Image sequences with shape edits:
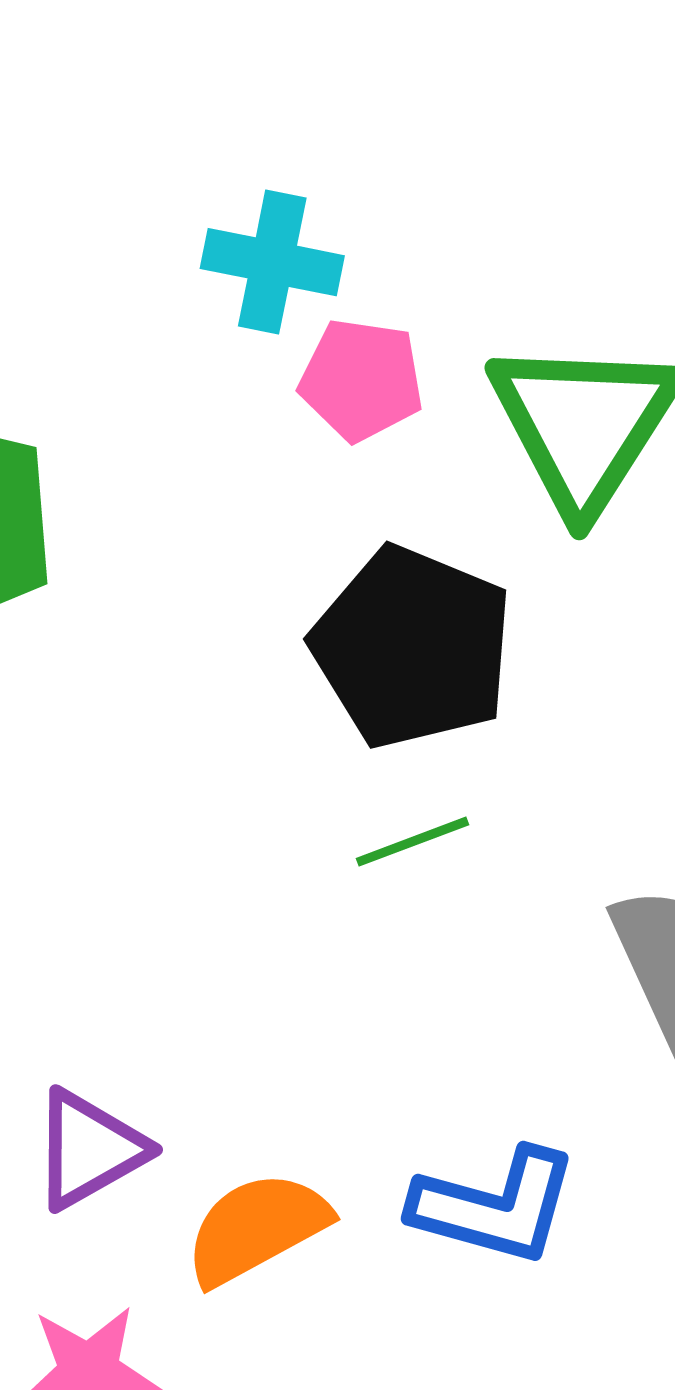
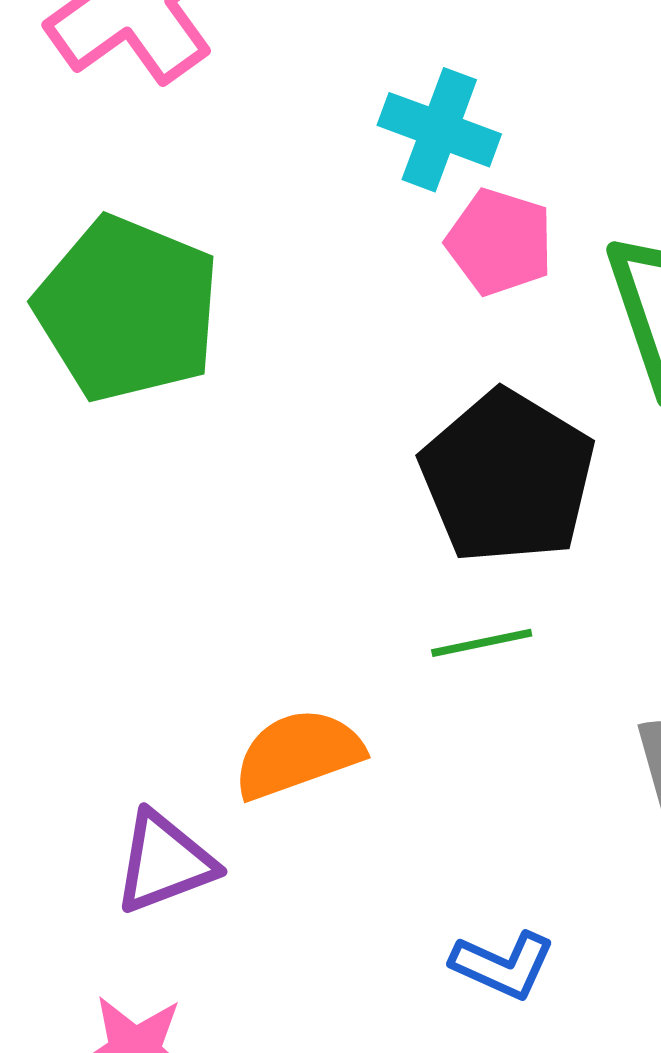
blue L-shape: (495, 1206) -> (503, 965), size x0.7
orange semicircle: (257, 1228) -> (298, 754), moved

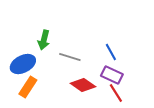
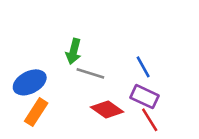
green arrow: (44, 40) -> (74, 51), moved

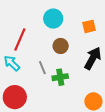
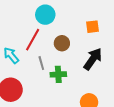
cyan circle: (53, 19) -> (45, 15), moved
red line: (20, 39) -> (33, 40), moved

### Problem
The entries above, without their pictures, should be written out exactly.

### Task response
blue L-shape: (495, 1206) -> (503, 965), size x0.7
orange semicircle: (257, 1228) -> (298, 754), moved

green arrow: (44, 40) -> (74, 51), moved

cyan circle: (53, 19) -> (45, 15), moved
red line: (20, 39) -> (33, 40), moved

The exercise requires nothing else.